## THE TASK
Below are the records; copy exactly the stretch from the line containing "turquoise calculator [423,301,537,392]" through the line containing "yellow house [666,198,753,284] -> none", both ends included, and nothing else.

## SUPPLIED INFORMATION
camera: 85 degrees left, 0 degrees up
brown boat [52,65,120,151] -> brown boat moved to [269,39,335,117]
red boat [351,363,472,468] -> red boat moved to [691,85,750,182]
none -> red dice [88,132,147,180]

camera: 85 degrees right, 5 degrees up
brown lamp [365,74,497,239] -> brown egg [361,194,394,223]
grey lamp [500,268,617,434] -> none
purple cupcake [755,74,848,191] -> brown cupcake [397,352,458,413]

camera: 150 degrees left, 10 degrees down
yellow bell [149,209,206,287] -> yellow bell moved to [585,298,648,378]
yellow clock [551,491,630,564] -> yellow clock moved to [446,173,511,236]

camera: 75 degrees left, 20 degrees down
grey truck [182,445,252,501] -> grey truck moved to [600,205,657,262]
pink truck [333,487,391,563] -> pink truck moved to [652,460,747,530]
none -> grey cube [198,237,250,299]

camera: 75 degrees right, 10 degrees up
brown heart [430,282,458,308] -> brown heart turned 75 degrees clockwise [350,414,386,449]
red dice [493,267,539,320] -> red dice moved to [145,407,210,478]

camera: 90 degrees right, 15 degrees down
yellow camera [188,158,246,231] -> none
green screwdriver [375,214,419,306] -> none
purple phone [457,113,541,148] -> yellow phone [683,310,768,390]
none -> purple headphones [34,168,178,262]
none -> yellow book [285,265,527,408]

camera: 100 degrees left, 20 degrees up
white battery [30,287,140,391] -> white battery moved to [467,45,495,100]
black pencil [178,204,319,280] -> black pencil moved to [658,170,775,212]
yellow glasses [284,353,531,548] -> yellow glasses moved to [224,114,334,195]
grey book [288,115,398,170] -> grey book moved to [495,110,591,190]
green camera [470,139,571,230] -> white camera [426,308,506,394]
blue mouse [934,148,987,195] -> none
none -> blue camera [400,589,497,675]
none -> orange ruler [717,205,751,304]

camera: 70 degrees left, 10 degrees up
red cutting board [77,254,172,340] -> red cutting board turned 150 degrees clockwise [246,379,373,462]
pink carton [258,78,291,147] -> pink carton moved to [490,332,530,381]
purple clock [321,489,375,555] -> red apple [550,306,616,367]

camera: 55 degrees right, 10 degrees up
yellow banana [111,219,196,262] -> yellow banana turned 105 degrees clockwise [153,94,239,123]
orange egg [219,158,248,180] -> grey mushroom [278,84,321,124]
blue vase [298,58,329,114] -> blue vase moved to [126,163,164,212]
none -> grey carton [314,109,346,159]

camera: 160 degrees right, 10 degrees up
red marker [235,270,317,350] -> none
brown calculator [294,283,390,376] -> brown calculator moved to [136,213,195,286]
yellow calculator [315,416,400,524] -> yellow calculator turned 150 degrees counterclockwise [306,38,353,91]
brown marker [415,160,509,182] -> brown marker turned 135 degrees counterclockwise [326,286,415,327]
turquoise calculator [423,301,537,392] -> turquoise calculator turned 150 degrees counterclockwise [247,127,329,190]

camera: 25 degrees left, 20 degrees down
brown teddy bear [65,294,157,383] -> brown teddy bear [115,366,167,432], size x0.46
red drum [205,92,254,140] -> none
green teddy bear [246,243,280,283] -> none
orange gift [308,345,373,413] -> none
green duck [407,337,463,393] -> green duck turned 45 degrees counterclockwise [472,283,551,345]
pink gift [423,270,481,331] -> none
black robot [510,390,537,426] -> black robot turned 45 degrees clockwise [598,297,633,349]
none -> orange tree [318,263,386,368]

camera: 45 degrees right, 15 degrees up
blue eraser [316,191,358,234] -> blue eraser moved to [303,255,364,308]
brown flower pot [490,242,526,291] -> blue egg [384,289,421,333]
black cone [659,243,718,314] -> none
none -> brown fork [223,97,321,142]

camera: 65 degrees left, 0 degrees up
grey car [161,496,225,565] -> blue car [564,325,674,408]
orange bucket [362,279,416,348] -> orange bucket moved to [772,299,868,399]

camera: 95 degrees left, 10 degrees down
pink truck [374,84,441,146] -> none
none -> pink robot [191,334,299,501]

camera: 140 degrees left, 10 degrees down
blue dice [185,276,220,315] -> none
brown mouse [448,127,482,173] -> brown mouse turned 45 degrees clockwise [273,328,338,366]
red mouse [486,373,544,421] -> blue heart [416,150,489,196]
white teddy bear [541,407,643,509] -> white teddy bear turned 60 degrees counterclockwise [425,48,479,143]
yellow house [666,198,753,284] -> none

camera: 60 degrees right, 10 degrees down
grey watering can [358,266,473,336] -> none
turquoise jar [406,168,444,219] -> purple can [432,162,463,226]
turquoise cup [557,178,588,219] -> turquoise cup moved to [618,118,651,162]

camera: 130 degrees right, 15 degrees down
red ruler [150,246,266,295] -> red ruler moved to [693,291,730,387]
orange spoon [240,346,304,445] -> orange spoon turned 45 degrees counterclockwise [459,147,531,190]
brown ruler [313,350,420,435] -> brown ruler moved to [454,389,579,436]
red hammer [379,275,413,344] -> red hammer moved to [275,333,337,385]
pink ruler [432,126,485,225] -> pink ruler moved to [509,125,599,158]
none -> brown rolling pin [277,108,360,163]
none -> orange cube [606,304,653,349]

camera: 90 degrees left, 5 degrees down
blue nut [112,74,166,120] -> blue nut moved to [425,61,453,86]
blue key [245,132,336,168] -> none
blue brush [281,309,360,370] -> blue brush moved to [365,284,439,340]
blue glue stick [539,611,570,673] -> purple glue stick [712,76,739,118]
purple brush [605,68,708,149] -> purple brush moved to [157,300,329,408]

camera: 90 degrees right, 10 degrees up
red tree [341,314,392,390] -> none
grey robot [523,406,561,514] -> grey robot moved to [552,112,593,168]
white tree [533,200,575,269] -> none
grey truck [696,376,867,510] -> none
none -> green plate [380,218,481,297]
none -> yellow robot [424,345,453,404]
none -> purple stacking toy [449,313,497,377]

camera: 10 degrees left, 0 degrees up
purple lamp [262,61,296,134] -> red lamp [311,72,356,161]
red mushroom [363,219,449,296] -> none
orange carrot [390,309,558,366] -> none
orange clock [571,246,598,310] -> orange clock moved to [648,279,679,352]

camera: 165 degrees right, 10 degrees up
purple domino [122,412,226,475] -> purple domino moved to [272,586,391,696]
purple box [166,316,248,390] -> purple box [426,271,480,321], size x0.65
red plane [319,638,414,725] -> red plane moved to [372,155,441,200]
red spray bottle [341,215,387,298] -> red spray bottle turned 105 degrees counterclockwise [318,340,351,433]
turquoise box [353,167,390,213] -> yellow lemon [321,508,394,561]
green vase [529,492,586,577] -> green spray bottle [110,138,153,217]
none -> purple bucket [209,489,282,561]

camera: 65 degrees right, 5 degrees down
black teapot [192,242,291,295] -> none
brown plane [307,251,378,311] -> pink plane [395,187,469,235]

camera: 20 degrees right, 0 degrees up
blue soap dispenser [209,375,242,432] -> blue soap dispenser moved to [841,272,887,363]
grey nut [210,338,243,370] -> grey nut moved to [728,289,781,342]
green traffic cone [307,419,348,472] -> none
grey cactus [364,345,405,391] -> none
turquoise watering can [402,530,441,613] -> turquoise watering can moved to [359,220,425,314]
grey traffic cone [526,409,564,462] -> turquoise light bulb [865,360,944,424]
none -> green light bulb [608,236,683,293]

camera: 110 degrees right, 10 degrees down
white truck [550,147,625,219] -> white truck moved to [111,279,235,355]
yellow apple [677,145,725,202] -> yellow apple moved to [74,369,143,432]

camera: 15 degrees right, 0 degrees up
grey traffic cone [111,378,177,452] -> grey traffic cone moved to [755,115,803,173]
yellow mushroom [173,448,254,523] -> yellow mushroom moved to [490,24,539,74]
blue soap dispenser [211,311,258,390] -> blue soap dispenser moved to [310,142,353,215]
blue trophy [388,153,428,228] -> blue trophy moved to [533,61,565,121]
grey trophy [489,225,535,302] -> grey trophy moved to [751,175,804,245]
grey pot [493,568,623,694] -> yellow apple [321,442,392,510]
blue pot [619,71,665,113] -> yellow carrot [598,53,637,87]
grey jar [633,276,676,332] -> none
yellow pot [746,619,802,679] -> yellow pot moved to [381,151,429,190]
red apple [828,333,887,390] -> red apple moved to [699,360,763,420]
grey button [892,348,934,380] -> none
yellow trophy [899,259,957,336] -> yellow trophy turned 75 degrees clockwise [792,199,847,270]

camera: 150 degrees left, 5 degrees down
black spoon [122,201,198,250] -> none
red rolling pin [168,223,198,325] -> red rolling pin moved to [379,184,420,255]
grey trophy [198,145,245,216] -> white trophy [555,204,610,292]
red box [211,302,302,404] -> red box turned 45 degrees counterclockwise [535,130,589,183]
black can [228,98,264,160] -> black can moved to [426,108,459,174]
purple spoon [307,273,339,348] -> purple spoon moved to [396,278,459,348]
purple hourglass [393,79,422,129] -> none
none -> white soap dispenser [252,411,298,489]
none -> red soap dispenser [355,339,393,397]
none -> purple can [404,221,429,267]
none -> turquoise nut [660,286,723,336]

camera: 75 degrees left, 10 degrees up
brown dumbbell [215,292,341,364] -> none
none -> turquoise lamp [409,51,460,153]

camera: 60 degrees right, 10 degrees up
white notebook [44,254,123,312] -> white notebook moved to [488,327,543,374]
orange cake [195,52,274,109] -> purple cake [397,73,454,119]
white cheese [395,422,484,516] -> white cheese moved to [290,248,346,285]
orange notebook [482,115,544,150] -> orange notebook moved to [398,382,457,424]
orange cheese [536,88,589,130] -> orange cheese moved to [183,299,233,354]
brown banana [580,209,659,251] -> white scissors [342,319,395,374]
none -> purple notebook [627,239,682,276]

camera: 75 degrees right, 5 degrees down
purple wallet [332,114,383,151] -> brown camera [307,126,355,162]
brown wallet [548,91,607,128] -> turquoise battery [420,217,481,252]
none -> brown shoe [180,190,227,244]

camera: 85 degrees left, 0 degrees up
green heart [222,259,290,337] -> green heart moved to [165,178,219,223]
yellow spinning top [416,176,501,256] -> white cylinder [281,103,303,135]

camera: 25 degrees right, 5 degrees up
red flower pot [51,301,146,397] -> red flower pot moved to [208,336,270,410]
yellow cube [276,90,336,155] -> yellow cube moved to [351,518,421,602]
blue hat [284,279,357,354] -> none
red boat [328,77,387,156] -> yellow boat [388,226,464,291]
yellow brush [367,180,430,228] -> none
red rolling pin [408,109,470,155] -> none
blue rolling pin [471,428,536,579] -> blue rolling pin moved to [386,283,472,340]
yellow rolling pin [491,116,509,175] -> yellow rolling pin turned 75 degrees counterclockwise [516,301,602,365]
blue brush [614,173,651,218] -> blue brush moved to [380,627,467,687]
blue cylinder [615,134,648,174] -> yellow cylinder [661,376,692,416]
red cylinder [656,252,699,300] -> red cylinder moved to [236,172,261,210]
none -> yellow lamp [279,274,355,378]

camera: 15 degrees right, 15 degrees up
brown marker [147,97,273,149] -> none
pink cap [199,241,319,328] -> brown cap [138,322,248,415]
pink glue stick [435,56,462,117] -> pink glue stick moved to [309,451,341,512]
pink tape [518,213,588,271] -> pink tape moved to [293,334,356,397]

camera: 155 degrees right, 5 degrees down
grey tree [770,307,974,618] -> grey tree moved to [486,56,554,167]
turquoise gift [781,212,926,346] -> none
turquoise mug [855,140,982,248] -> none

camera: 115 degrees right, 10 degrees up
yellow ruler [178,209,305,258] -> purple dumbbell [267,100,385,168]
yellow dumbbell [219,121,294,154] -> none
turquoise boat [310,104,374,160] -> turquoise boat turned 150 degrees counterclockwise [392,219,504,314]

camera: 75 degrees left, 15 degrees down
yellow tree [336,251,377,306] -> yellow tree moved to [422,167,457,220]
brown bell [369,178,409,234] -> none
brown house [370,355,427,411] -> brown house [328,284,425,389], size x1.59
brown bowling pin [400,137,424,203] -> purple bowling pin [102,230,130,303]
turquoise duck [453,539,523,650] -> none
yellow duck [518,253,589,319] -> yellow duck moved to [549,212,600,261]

## WRITTEN REPLY
turquoise calculator [423,301,537,392] -> turquoise calculator turned 150 degrees counterclockwise [247,127,329,190]

camera: 25 degrees left, 20 degrees down
brown teddy bear [65,294,157,383] -> brown teddy bear [115,366,167,432], size x0.46
red drum [205,92,254,140] -> none
green teddy bear [246,243,280,283] -> none
orange gift [308,345,373,413] -> none
green duck [407,337,463,393] -> green duck turned 45 degrees counterclockwise [472,283,551,345]
pink gift [423,270,481,331] -> none
black robot [510,390,537,426] -> black robot turned 45 degrees clockwise [598,297,633,349]
none -> orange tree [318,263,386,368]

camera: 45 degrees right, 15 degrees up
blue eraser [316,191,358,234] -> blue eraser moved to [303,255,364,308]
brown flower pot [490,242,526,291] -> blue egg [384,289,421,333]
black cone [659,243,718,314] -> none
none -> brown fork [223,97,321,142]

camera: 65 degrees left, 0 degrees up
grey car [161,496,225,565] -> blue car [564,325,674,408]
orange bucket [362,279,416,348] -> orange bucket moved to [772,299,868,399]

camera: 95 degrees left, 10 degrees down
pink truck [374,84,441,146] -> none
none -> pink robot [191,334,299,501]

camera: 140 degrees left, 10 degrees down
blue dice [185,276,220,315] -> none
brown mouse [448,127,482,173] -> brown mouse turned 45 degrees clockwise [273,328,338,366]
red mouse [486,373,544,421] -> blue heart [416,150,489,196]
white teddy bear [541,407,643,509] -> white teddy bear turned 60 degrees counterclockwise [425,48,479,143]
yellow house [666,198,753,284] -> none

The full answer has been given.